> _Exercise brief_
Copy out every line of the records below, word for word, adding and dropping nothing.
----- Supplied material
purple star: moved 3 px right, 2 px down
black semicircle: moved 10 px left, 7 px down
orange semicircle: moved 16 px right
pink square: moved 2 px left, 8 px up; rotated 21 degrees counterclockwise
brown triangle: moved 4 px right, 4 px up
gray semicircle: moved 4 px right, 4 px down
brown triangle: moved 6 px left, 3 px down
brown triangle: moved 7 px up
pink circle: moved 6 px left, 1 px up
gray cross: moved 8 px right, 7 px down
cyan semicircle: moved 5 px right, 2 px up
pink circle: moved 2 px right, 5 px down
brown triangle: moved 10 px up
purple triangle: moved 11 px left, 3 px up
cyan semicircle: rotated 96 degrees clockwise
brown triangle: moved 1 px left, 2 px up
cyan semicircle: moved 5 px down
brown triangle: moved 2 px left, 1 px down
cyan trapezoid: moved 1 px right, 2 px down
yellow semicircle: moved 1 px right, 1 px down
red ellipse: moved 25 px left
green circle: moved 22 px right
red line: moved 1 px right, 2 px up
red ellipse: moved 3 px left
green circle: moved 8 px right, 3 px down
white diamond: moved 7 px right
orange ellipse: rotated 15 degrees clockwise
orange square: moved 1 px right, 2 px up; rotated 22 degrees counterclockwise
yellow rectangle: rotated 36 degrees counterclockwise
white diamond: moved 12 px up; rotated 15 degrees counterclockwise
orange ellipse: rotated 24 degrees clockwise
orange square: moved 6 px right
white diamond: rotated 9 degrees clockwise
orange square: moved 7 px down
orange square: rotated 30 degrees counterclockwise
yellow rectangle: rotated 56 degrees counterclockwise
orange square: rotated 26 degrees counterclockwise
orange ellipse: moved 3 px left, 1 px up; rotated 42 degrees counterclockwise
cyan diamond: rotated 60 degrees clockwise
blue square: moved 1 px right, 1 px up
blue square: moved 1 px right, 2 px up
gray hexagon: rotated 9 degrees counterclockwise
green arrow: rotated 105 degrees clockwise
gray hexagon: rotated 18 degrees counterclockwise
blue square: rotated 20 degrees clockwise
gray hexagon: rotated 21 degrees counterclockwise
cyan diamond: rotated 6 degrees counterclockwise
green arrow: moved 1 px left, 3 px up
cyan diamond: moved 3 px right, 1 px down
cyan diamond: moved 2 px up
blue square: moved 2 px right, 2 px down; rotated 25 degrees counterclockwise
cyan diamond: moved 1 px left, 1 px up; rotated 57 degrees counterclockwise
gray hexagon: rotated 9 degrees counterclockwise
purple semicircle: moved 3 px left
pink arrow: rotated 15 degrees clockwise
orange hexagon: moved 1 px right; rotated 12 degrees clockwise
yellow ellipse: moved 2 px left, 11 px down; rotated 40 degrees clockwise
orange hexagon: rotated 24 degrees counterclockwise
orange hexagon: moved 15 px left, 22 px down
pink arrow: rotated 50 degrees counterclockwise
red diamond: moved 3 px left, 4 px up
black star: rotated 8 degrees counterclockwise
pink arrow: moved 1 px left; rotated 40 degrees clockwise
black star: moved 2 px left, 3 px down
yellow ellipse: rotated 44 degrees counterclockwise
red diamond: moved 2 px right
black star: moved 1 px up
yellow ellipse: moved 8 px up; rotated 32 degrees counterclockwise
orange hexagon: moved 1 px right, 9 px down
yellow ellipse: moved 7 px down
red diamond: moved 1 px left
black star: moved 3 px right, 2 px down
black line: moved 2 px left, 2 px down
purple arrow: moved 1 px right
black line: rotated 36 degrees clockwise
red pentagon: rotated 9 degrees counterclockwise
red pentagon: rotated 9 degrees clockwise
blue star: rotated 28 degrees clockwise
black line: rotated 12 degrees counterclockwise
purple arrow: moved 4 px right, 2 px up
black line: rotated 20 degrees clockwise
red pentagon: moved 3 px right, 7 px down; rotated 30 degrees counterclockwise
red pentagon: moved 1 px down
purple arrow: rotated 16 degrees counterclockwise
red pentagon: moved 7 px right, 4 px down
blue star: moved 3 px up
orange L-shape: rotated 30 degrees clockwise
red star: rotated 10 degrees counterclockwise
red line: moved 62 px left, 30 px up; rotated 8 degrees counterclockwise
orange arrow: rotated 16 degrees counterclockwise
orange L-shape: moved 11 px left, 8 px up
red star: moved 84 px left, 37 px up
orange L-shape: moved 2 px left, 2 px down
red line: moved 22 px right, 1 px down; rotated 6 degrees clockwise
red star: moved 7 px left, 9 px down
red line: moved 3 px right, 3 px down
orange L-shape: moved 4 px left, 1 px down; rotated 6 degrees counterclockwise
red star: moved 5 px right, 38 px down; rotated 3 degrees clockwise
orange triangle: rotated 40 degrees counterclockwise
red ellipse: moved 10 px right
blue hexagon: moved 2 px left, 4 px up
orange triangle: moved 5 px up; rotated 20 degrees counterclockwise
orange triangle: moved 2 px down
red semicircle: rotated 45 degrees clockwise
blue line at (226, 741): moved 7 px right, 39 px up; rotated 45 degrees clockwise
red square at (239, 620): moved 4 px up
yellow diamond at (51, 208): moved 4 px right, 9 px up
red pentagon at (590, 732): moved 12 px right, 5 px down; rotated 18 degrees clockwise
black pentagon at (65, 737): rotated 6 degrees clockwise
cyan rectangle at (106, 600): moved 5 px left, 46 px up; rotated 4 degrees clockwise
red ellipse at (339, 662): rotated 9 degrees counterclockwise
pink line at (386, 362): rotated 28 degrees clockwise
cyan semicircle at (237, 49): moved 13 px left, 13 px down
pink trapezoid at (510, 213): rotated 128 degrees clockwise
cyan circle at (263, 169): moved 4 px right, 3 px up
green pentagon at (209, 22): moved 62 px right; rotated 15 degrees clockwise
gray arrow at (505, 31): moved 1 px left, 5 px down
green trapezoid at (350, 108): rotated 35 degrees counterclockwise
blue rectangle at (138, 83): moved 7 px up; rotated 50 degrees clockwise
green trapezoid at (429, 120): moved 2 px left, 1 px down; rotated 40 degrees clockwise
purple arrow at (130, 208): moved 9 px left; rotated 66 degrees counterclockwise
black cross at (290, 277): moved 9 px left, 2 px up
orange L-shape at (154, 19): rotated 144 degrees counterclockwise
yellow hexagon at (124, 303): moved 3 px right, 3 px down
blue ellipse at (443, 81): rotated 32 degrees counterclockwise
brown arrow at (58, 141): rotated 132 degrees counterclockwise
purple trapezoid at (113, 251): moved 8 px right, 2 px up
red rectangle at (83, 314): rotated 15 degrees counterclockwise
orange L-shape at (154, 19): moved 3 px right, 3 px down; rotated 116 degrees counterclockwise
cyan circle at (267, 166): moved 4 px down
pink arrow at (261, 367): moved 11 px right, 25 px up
----------
> _Reply_
purple star: moved 3 px right, 2 px down
black semicircle: moved 10 px left, 7 px down
orange semicircle: moved 16 px right
pink square: moved 2 px left, 8 px up; rotated 21 degrees counterclockwise
brown triangle: moved 4 px right, 4 px up
gray semicircle: moved 4 px right, 4 px down
brown triangle: moved 6 px left, 3 px down
brown triangle: moved 7 px up
pink circle: moved 6 px left, 1 px up
gray cross: moved 8 px right, 7 px down
cyan semicircle: moved 5 px right, 2 px up
pink circle: moved 2 px right, 5 px down
brown triangle: moved 10 px up
purple triangle: moved 11 px left, 3 px up
cyan semicircle: rotated 96 degrees clockwise
brown triangle: moved 1 px left, 2 px up
cyan semicircle: moved 5 px down
brown triangle: moved 2 px left, 1 px down
cyan trapezoid: moved 1 px right, 2 px down
yellow semicircle: moved 1 px right, 1 px down
red ellipse: moved 25 px left
green circle: moved 22 px right
red line: moved 1 px right, 2 px up
red ellipse: moved 3 px left
green circle: moved 8 px right, 3 px down
white diamond: moved 7 px right
orange ellipse: rotated 15 degrees clockwise
orange square: moved 1 px right, 2 px up; rotated 22 degrees counterclockwise
yellow rectangle: rotated 36 degrees counterclockwise
white diamond: moved 12 px up; rotated 15 degrees counterclockwise
orange ellipse: rotated 24 degrees clockwise
orange square: moved 6 px right
white diamond: rotated 9 degrees clockwise
orange square: moved 7 px down
orange square: rotated 30 degrees counterclockwise
yellow rectangle: rotated 56 degrees counterclockwise
orange square: rotated 26 degrees counterclockwise
orange ellipse: moved 3 px left, 1 px up; rotated 42 degrees counterclockwise
cyan diamond: rotated 60 degrees clockwise
blue square: moved 1 px right, 1 px up
blue square: moved 1 px right, 2 px up
gray hexagon: rotated 9 degrees counterclockwise
green arrow: rotated 105 degrees clockwise
gray hexagon: rotated 18 degrees counterclockwise
blue square: rotated 20 degrees clockwise
gray hexagon: rotated 21 degrees counterclockwise
cyan diamond: rotated 6 degrees counterclockwise
green arrow: moved 1 px left, 3 px up
cyan diamond: moved 3 px right, 1 px down
cyan diamond: moved 2 px up
blue square: moved 2 px right, 2 px down; rotated 25 degrees counterclockwise
cyan diamond: moved 1 px left, 1 px up; rotated 57 degrees counterclockwise
gray hexagon: rotated 9 degrees counterclockwise
purple semicircle: moved 3 px left
pink arrow: rotated 15 degrees clockwise
orange hexagon: moved 1 px right; rotated 12 degrees clockwise
yellow ellipse: moved 2 px left, 11 px down; rotated 40 degrees clockwise
orange hexagon: rotated 24 degrees counterclockwise
orange hexagon: moved 15 px left, 22 px down
pink arrow: rotated 50 degrees counterclockwise
red diamond: moved 3 px left, 4 px up
black star: rotated 8 degrees counterclockwise
pink arrow: moved 1 px left; rotated 40 degrees clockwise
black star: moved 2 px left, 3 px down
yellow ellipse: rotated 44 degrees counterclockwise
red diamond: moved 2 px right
black star: moved 1 px up
yellow ellipse: moved 8 px up; rotated 32 degrees counterclockwise
orange hexagon: moved 1 px right, 9 px down
yellow ellipse: moved 7 px down
red diamond: moved 1 px left
black star: moved 3 px right, 2 px down
black line: moved 2 px left, 2 px down
purple arrow: moved 1 px right
black line: rotated 36 degrees clockwise
red pentagon: rotated 9 degrees counterclockwise
red pentagon: rotated 9 degrees clockwise
blue star: rotated 28 degrees clockwise
black line: rotated 12 degrees counterclockwise
purple arrow: moved 4 px right, 2 px up
black line: rotated 20 degrees clockwise
red pentagon: moved 3 px right, 7 px down; rotated 30 degrees counterclockwise
red pentagon: moved 1 px down
purple arrow: rotated 16 degrees counterclockwise
red pentagon: moved 7 px right, 4 px down
blue star: moved 3 px up
orange L-shape: rotated 30 degrees clockwise
red star: rotated 10 degrees counterclockwise
red line: moved 62 px left, 30 px up; rotated 8 degrees counterclockwise
orange arrow: rotated 16 degrees counterclockwise
orange L-shape: moved 11 px left, 8 px up
red star: moved 84 px left, 37 px up
orange L-shape: moved 2 px left, 2 px down
red line: moved 22 px right, 1 px down; rotated 6 degrees clockwise
red star: moved 7 px left, 9 px down
red line: moved 3 px right, 3 px down
orange L-shape: moved 4 px left, 1 px down; rotated 6 degrees counterclockwise
red star: moved 5 px right, 38 px down; rotated 3 degrees clockwise
orange triangle: rotated 40 degrees counterclockwise
red ellipse: moved 10 px right
blue hexagon: moved 2 px left, 4 px up
orange triangle: moved 5 px up; rotated 20 degrees counterclockwise
orange triangle: moved 2 px down
red semicircle: rotated 45 degrees clockwise
blue line at (226, 741): moved 7 px right, 39 px up; rotated 45 degrees clockwise
red square at (239, 620): moved 4 px up
yellow diamond at (51, 208): moved 4 px right, 9 px up
red pentagon at (590, 732): moved 12 px right, 5 px down; rotated 18 degrees clockwise
black pentagon at (65, 737): rotated 6 degrees clockwise
cyan rectangle at (106, 600): moved 5 px left, 46 px up; rotated 4 degrees clockwise
red ellipse at (339, 662): rotated 9 degrees counterclockwise
pink line at (386, 362): rotated 28 degrees clockwise
cyan semicircle at (237, 49): moved 13 px left, 13 px down
pink trapezoid at (510, 213): rotated 128 degrees clockwise
cyan circle at (263, 169): moved 4 px right, 3 px up
green pentagon at (209, 22): moved 62 px right; rotated 15 degrees clockwise
gray arrow at (505, 31): moved 1 px left, 5 px down
green trapezoid at (350, 108): rotated 35 degrees counterclockwise
blue rectangle at (138, 83): moved 7 px up; rotated 50 degrees clockwise
green trapezoid at (429, 120): moved 2 px left, 1 px down; rotated 40 degrees clockwise
purple arrow at (130, 208): moved 9 px left; rotated 66 degrees counterclockwise
black cross at (290, 277): moved 9 px left, 2 px up
orange L-shape at (154, 19): rotated 144 degrees counterclockwise
yellow hexagon at (124, 303): moved 3 px right, 3 px down
blue ellipse at (443, 81): rotated 32 degrees counterclockwise
brown arrow at (58, 141): rotated 132 degrees counterclockwise
purple trapezoid at (113, 251): moved 8 px right, 2 px up
red rectangle at (83, 314): rotated 15 degrees counterclockwise
orange L-shape at (154, 19): moved 3 px right, 3 px down; rotated 116 degrees counterclockwise
cyan circle at (267, 166): moved 4 px down
pink arrow at (261, 367): moved 11 px right, 25 px up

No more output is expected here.